**INPUT MATERIAL**

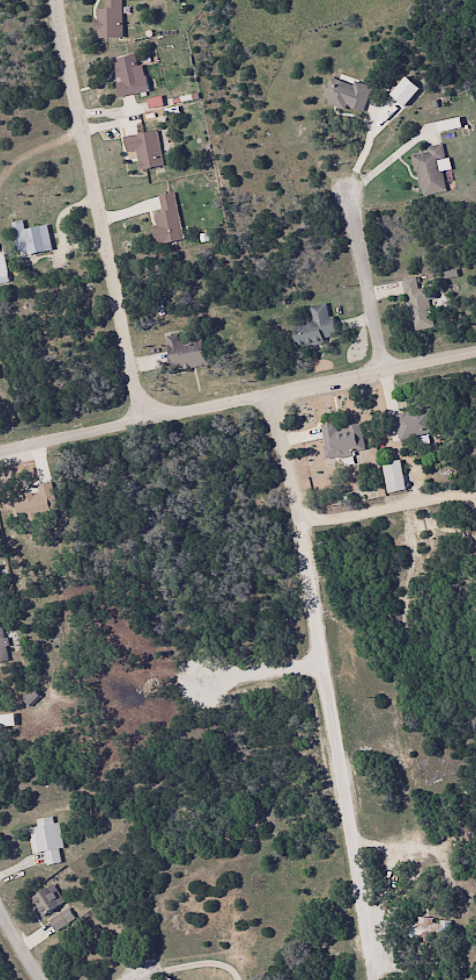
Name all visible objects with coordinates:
building: (107, 20)
building: (128, 76)
building: (345, 94)
building: (143, 149)
building: (428, 171)
road: (103, 210)
building: (165, 220)
building: (30, 239)
road: (369, 270)
building: (416, 306)
building: (314, 328)
building: (183, 352)
road: (238, 404)
building: (414, 424)
building: (339, 440)
building: (392, 476)
road: (444, 494)
road: (278, 508)
road: (449, 607)
building: (2, 647)
road: (403, 679)
building: (46, 839)
building: (46, 900)
building: (56, 923)
building: (430, 930)
road: (22, 940)
building: (390, 966)

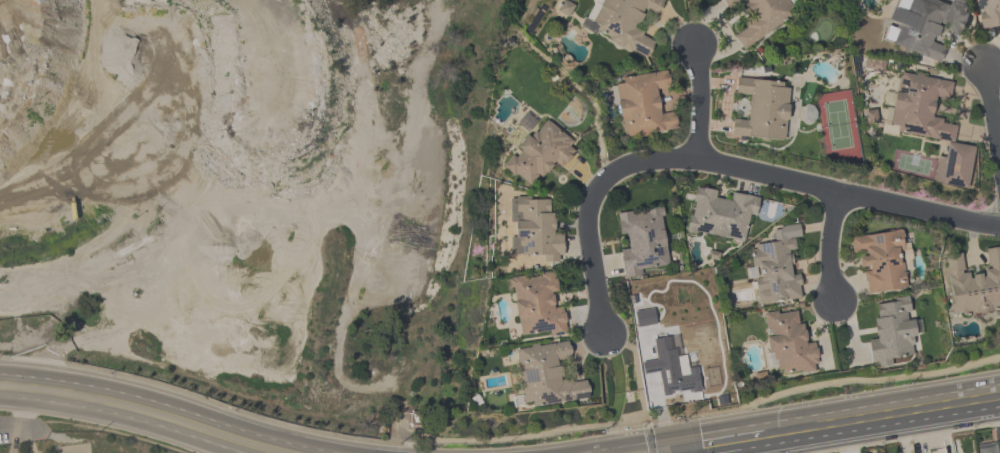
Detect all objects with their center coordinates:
building: (990, 12)
building: (760, 18)
building: (623, 24)
building: (923, 26)
road: (700, 101)
building: (642, 106)
building: (762, 110)
road: (991, 112)
building: (930, 125)
building: (540, 156)
road: (722, 162)
building: (719, 214)
building: (534, 229)
building: (642, 241)
road: (829, 247)
building: (881, 260)
building: (775, 267)
building: (973, 284)
building: (537, 304)
building: (892, 333)
building: (788, 342)
building: (673, 372)
building: (547, 375)
road: (167, 404)
road: (121, 416)
road: (875, 418)
road: (23, 425)
road: (711, 443)
road: (658, 445)
road: (615, 448)
traffic signals: (671, 448)
building: (990, 449)
road: (668, 450)
road: (671, 450)

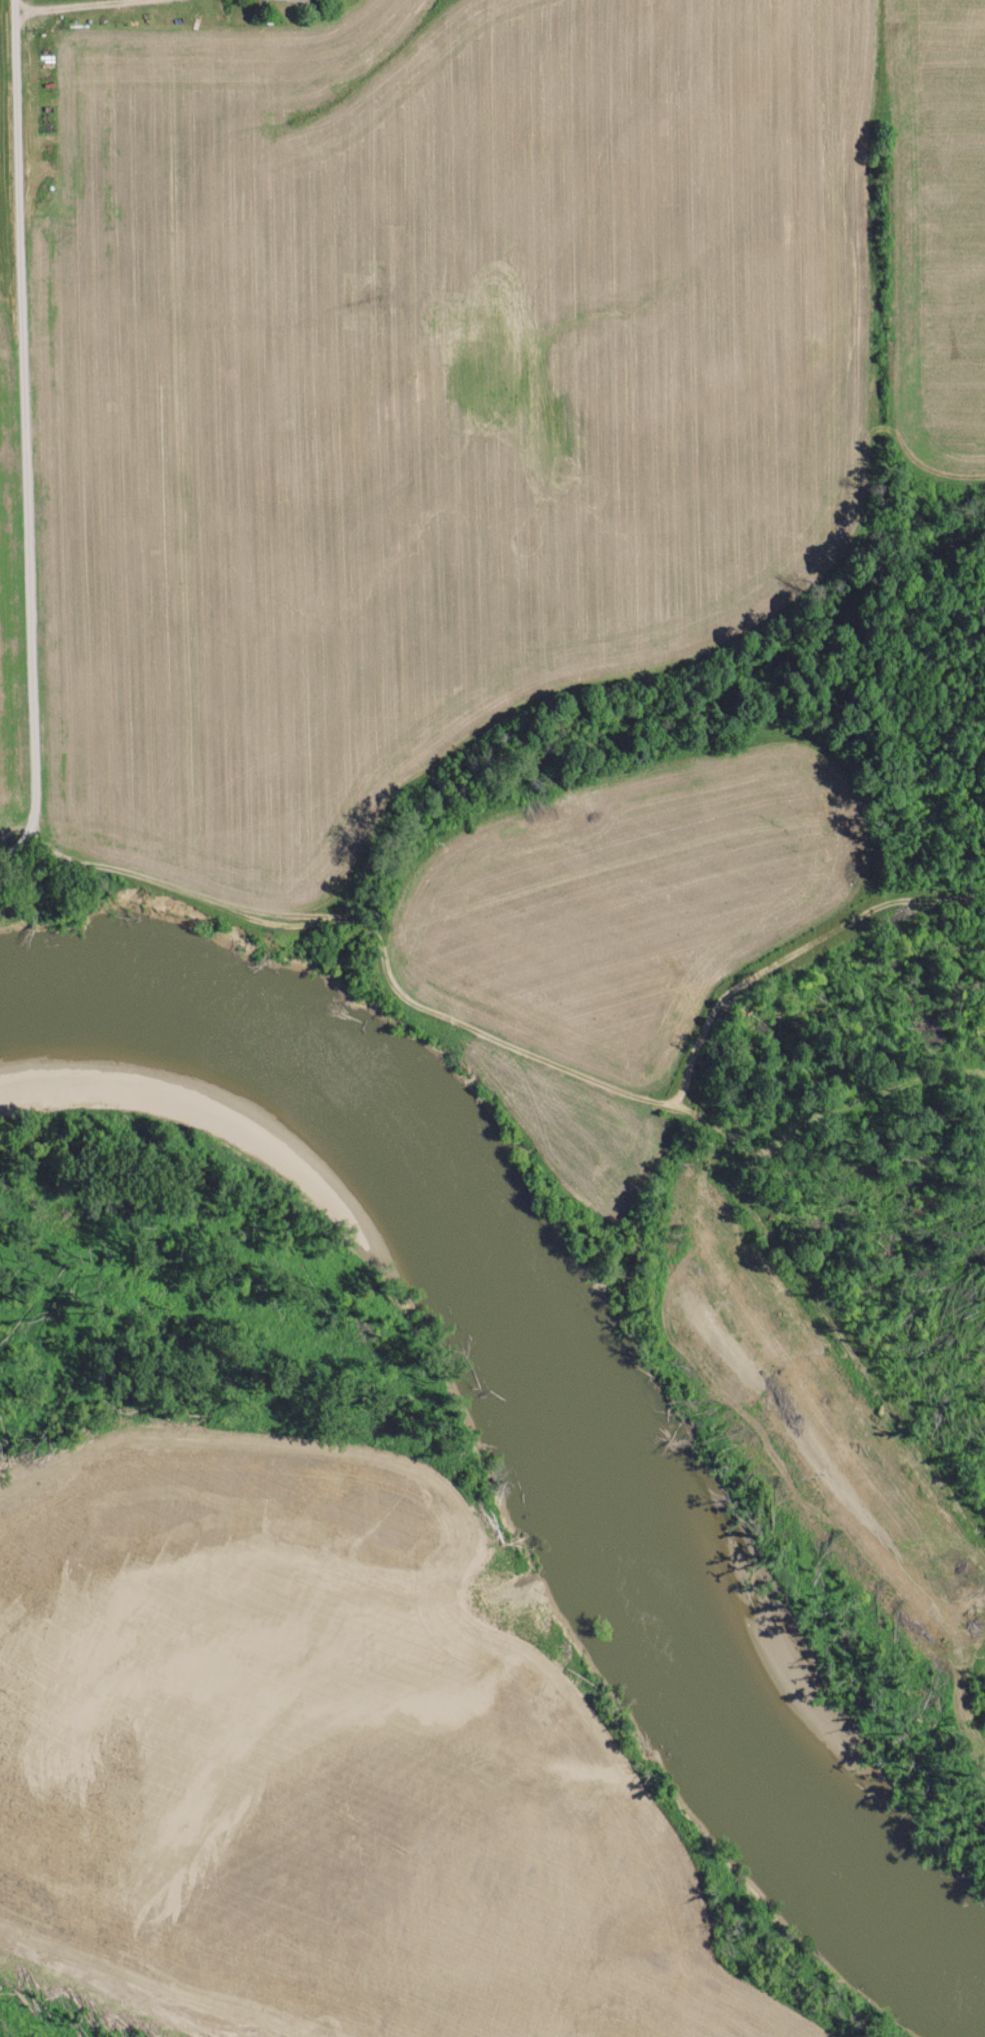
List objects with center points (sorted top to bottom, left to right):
road: (23, 438)
road: (581, 1074)
river: (563, 1397)

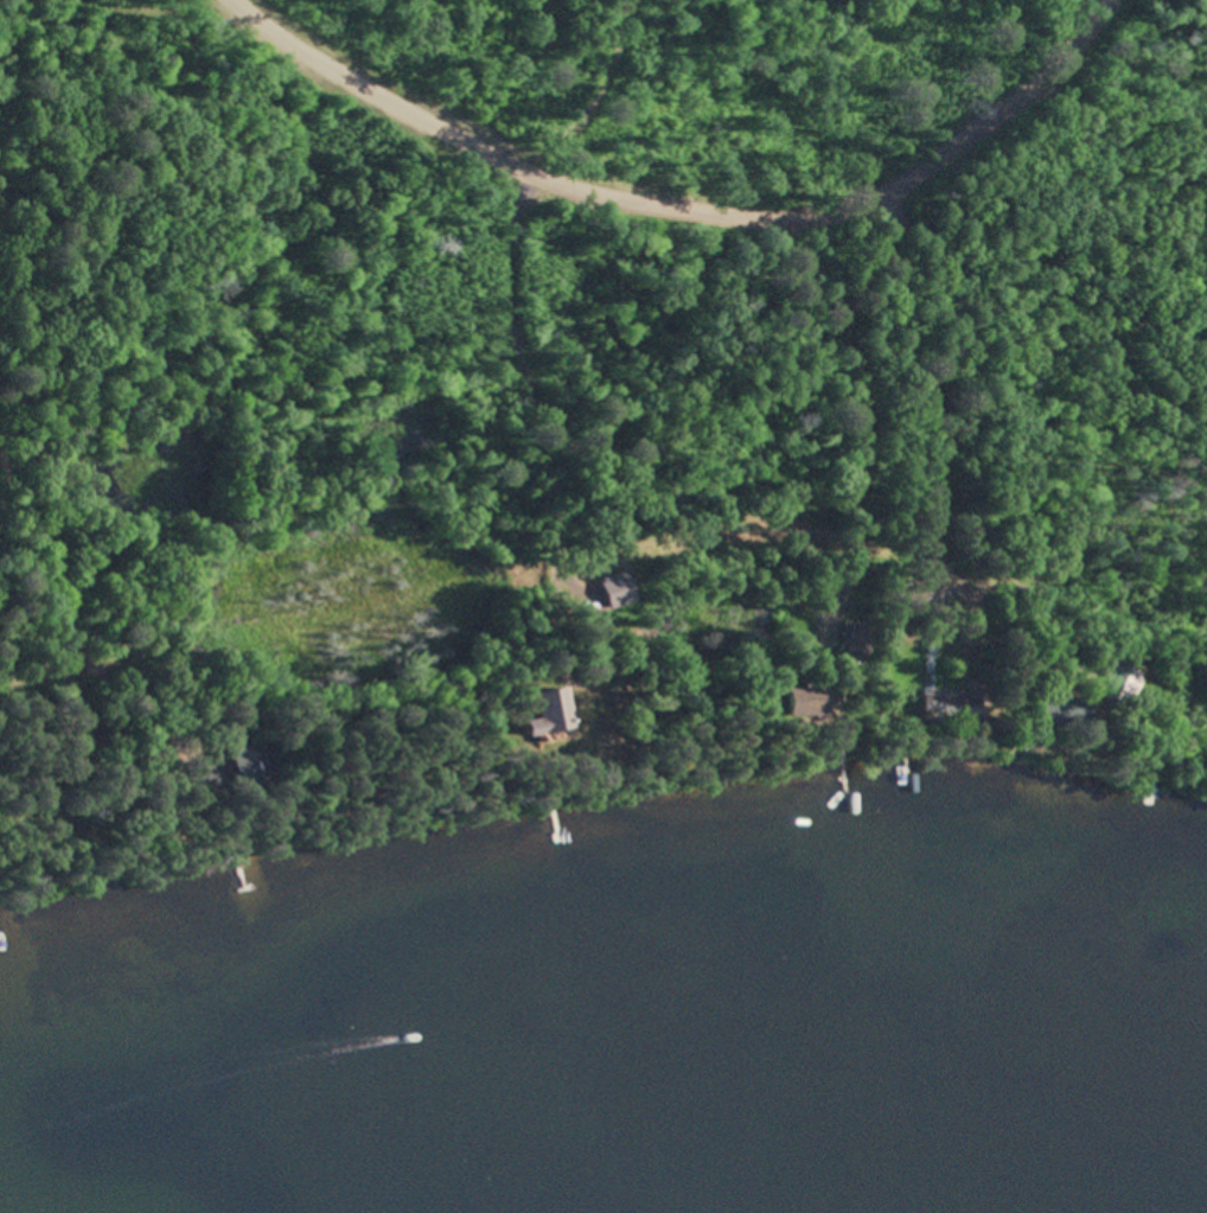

**WHAT IS EXPECTED**
Check each line of the listing above. Copy it if it holds the string "objects".

**SOLUTION TO THE PROBLEM**
Name all visible objects with coordinates:
Detect all objects with their center coordinates:
List objects with center points (sorted top to bottom, left to right):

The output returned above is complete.